◆ What you should do: Leaving the pictures aside, restate all of the data exactly.

[Start of section]

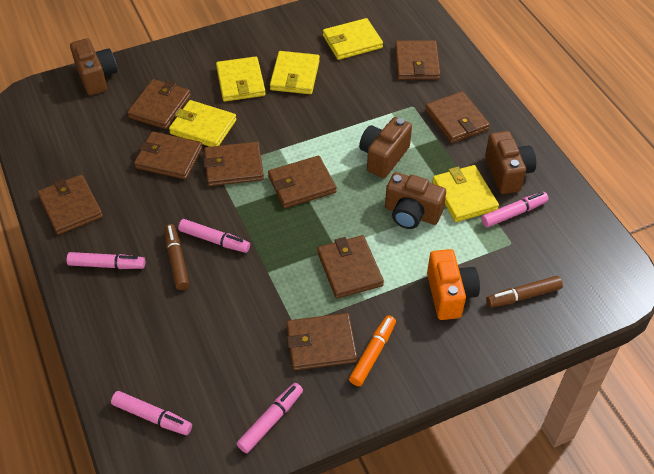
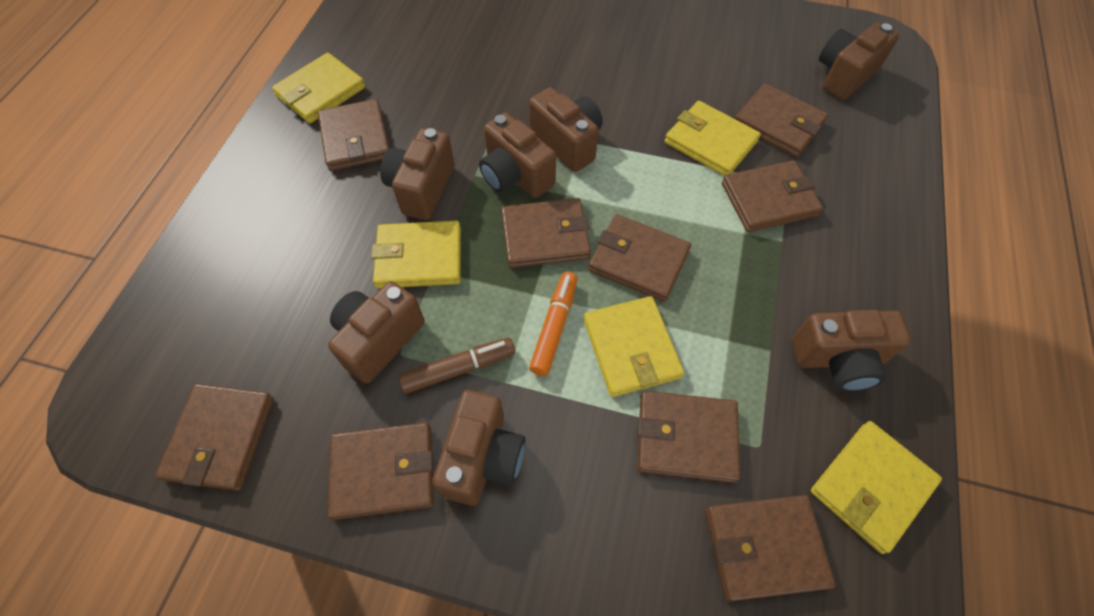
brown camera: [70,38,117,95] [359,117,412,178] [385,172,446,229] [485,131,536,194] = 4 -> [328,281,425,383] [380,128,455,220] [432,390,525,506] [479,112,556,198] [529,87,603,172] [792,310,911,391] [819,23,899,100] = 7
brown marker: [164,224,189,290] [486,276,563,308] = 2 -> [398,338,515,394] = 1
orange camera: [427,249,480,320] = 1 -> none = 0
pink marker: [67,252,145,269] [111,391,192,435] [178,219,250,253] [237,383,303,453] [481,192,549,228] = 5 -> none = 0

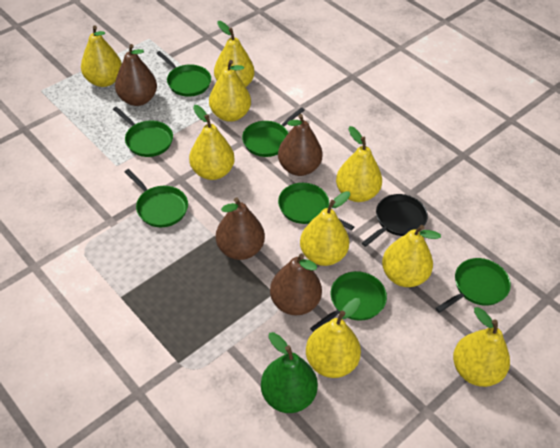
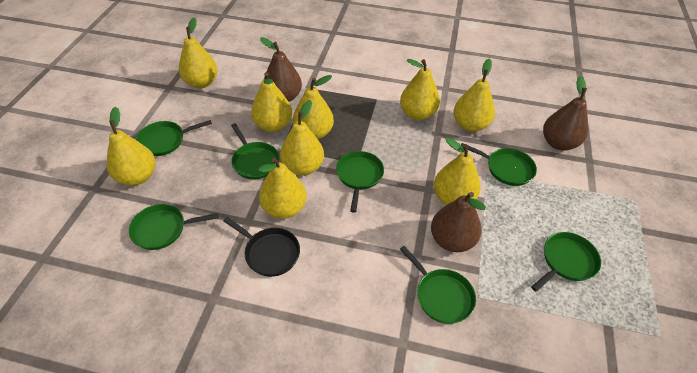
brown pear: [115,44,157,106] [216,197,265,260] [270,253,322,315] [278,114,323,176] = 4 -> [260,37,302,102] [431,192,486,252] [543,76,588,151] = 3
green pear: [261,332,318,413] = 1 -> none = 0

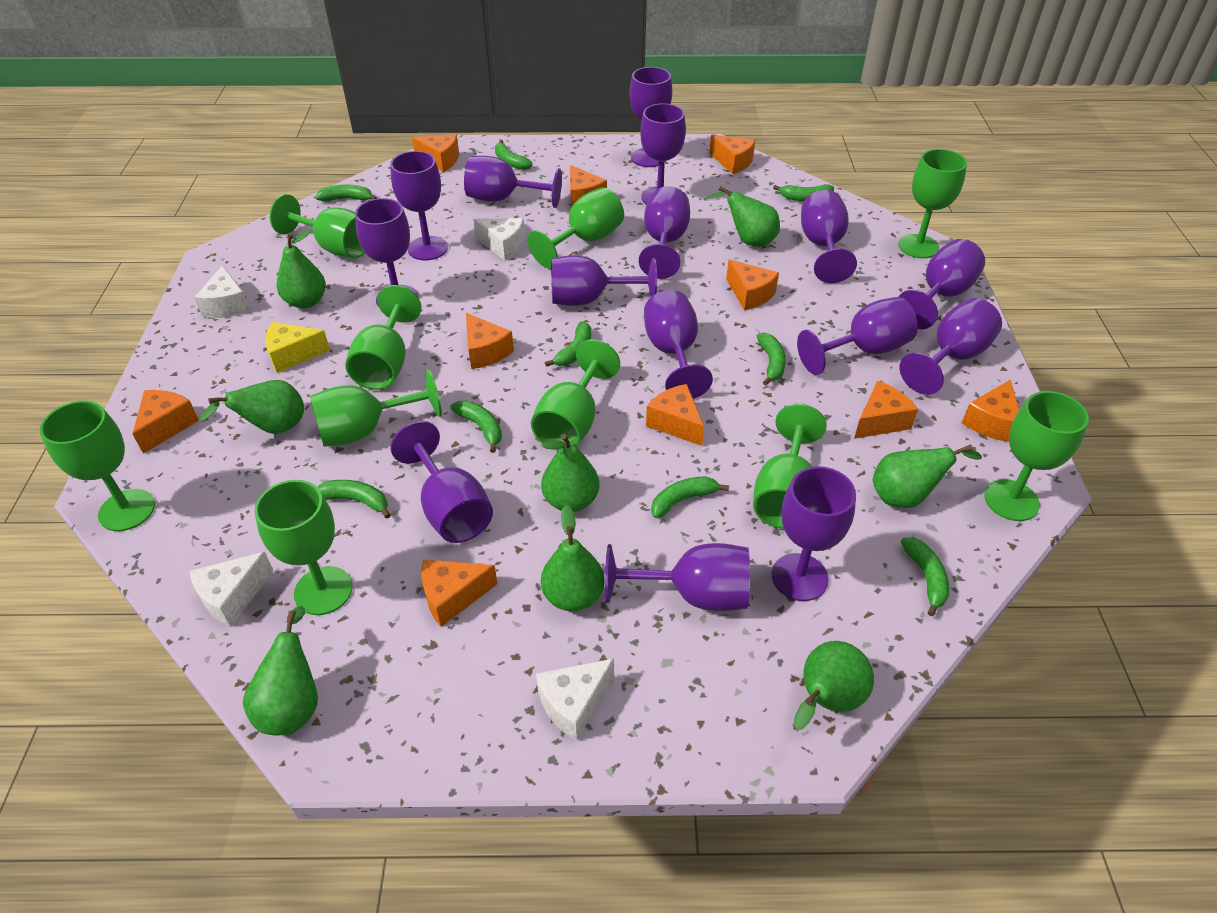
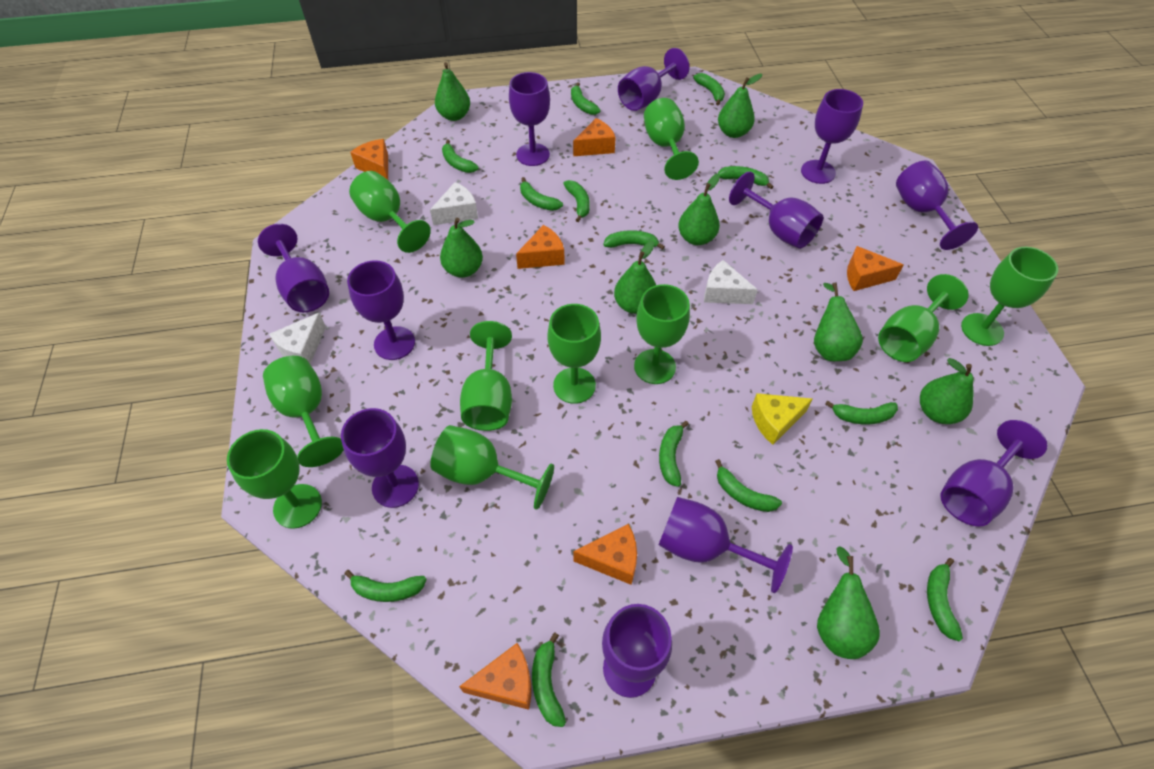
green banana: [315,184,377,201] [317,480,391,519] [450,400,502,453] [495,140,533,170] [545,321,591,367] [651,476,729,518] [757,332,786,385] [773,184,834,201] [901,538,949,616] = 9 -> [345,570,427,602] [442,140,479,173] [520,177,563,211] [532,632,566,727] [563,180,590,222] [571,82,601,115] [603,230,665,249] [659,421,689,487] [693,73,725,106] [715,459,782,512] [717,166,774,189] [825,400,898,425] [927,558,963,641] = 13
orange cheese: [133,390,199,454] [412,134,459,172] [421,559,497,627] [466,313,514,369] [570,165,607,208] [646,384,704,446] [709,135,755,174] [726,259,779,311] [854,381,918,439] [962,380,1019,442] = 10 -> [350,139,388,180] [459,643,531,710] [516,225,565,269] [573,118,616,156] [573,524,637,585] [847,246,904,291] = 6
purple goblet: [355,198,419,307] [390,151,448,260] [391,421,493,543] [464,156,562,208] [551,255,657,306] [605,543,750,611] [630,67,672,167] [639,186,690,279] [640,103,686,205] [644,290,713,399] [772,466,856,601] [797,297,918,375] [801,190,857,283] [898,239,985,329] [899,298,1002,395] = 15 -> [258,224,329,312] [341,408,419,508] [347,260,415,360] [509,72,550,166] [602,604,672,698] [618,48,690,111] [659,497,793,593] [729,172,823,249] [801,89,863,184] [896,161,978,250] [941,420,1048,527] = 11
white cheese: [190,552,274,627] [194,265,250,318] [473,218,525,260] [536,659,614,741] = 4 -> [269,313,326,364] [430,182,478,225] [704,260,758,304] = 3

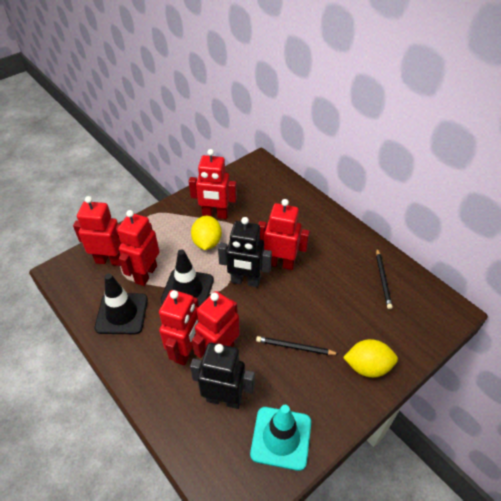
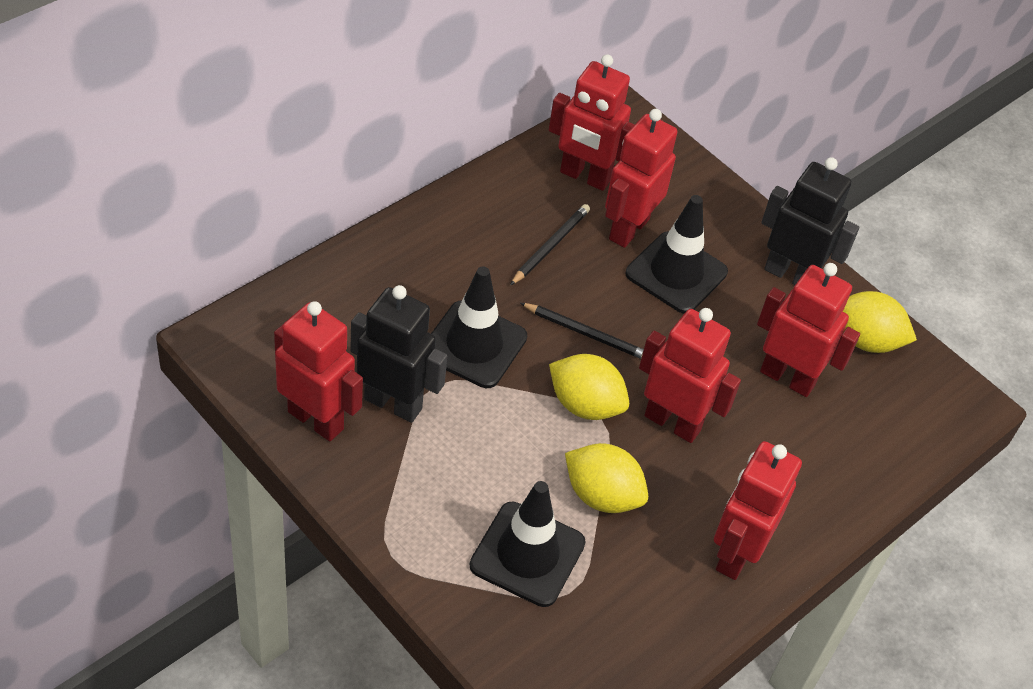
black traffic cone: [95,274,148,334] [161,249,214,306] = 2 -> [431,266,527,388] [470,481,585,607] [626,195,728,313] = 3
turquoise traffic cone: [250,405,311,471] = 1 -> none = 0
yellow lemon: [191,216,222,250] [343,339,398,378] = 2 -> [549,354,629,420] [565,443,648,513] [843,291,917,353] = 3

[End of section]

◆ Your response:
brown camera: [70,38,117,95] [359,117,412,178] [385,172,446,229] [485,131,536,194] = 4 -> [328,281,425,383] [380,128,455,220] [432,390,525,506] [479,112,556,198] [529,87,603,172] [792,310,911,391] [819,23,899,100] = 7
brown marker: [164,224,189,290] [486,276,563,308] = 2 -> [398,338,515,394] = 1
orange camera: [427,249,480,320] = 1 -> none = 0
pink marker: [67,252,145,269] [111,391,192,435] [178,219,250,253] [237,383,303,453] [481,192,549,228] = 5 -> none = 0

brown pear: [115,44,157,106] [216,197,265,260] [270,253,322,315] [278,114,323,176] = 4 -> [260,37,302,102] [431,192,486,252] [543,76,588,151] = 3
green pear: [261,332,318,413] = 1 -> none = 0

green banana: [315,184,377,201] [317,480,391,519] [450,400,502,453] [495,140,533,170] [545,321,591,367] [651,476,729,518] [757,332,786,385] [773,184,834,201] [901,538,949,616] = 9 -> [345,570,427,602] [442,140,479,173] [520,177,563,211] [532,632,566,727] [563,180,590,222] [571,82,601,115] [603,230,665,249] [659,421,689,487] [693,73,725,106] [715,459,782,512] [717,166,774,189] [825,400,898,425] [927,558,963,641] = 13
orange cheese: [133,390,199,454] [412,134,459,172] [421,559,497,627] [466,313,514,369] [570,165,607,208] [646,384,704,446] [709,135,755,174] [726,259,779,311] [854,381,918,439] [962,380,1019,442] = 10 -> [350,139,388,180] [459,643,531,710] [516,225,565,269] [573,118,616,156] [573,524,637,585] [847,246,904,291] = 6
purple goblet: [355,198,419,307] [390,151,448,260] [391,421,493,543] [464,156,562,208] [551,255,657,306] [605,543,750,611] [630,67,672,167] [639,186,690,279] [640,103,686,205] [644,290,713,399] [772,466,856,601] [797,297,918,375] [801,190,857,283] [898,239,985,329] [899,298,1002,395] = 15 -> [258,224,329,312] [341,408,419,508] [347,260,415,360] [509,72,550,166] [602,604,672,698] [618,48,690,111] [659,497,793,593] [729,172,823,249] [801,89,863,184] [896,161,978,250] [941,420,1048,527] = 11
white cheese: [190,552,274,627] [194,265,250,318] [473,218,525,260] [536,659,614,741] = 4 -> [269,313,326,364] [430,182,478,225] [704,260,758,304] = 3

black traffic cone: [95,274,148,334] [161,249,214,306] = 2 -> [431,266,527,388] [470,481,585,607] [626,195,728,313] = 3
turquoise traffic cone: [250,405,311,471] = 1 -> none = 0
yellow lemon: [191,216,222,250] [343,339,398,378] = 2 -> [549,354,629,420] [565,443,648,513] [843,291,917,353] = 3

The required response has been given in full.